**WORK REQUEST:** Give the lines again, unchanged, starting with the line containing "blue brush [643,221,824,295]" and ending with the last line of the data below.

**DATA SUPPLIED:**
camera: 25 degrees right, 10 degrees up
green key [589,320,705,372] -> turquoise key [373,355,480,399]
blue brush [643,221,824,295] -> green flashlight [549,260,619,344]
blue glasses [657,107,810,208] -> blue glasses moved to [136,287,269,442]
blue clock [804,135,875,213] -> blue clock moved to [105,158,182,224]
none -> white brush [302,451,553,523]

**THE ANSWER:**
blue brush [643,221,824,295] -> green flashlight [549,260,619,344]
blue glasses [657,107,810,208] -> blue glasses moved to [136,287,269,442]
blue clock [804,135,875,213] -> blue clock moved to [105,158,182,224]
none -> white brush [302,451,553,523]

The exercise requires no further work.